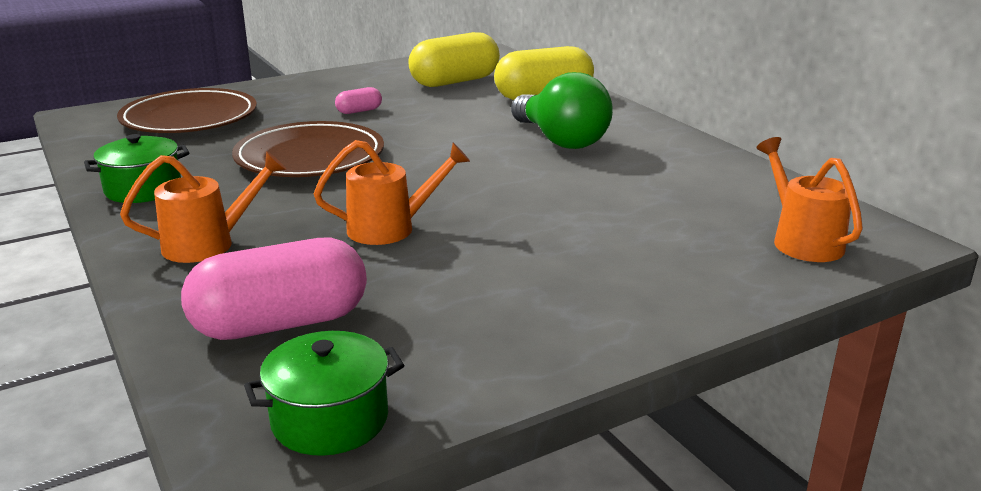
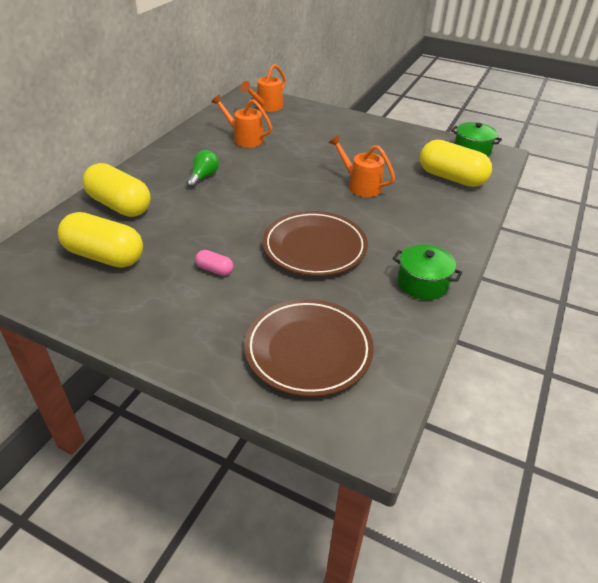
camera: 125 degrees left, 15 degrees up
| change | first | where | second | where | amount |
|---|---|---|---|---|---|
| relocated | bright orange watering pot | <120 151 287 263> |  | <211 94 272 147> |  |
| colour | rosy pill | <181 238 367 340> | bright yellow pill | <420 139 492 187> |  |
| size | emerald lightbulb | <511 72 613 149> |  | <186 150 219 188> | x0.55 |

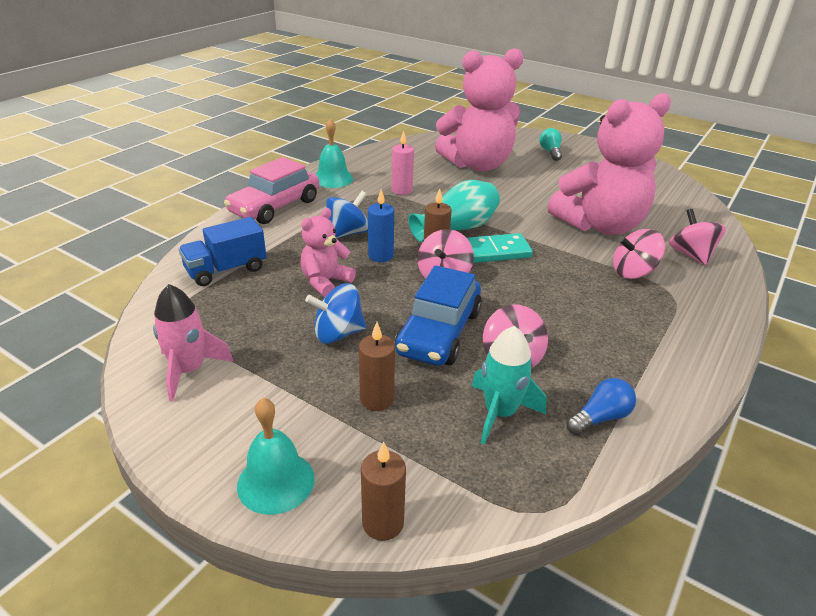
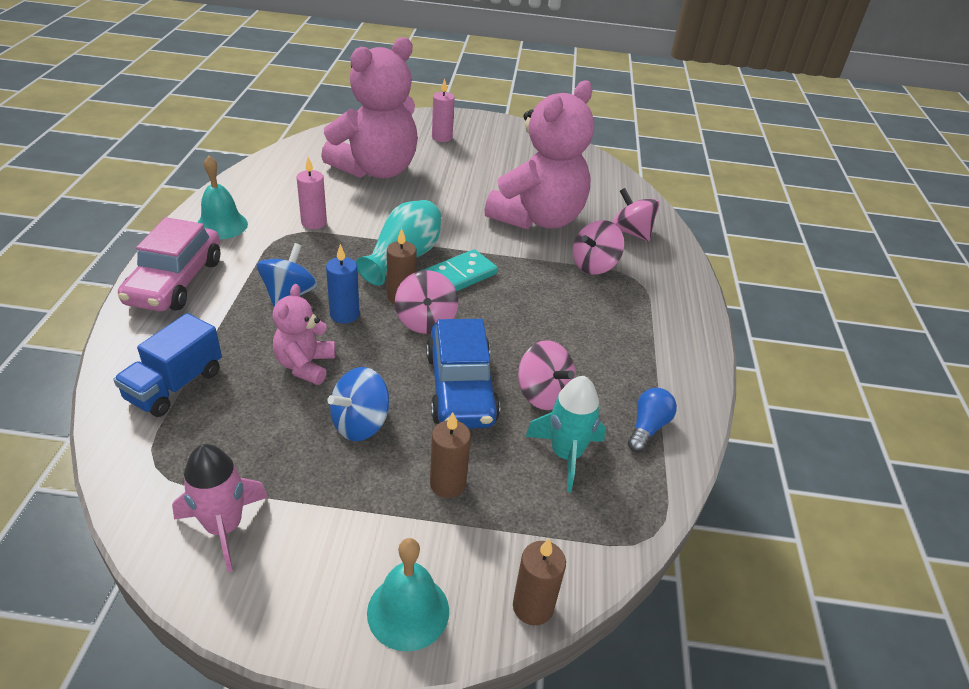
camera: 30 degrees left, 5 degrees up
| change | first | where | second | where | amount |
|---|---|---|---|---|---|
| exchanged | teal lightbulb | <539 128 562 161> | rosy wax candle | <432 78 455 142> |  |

━━━━━━

Return every line from the entries that holds the string "degrees".

camera: 125 degrees left, 15 degrees up
camera: 30 degrees left, 5 degrees up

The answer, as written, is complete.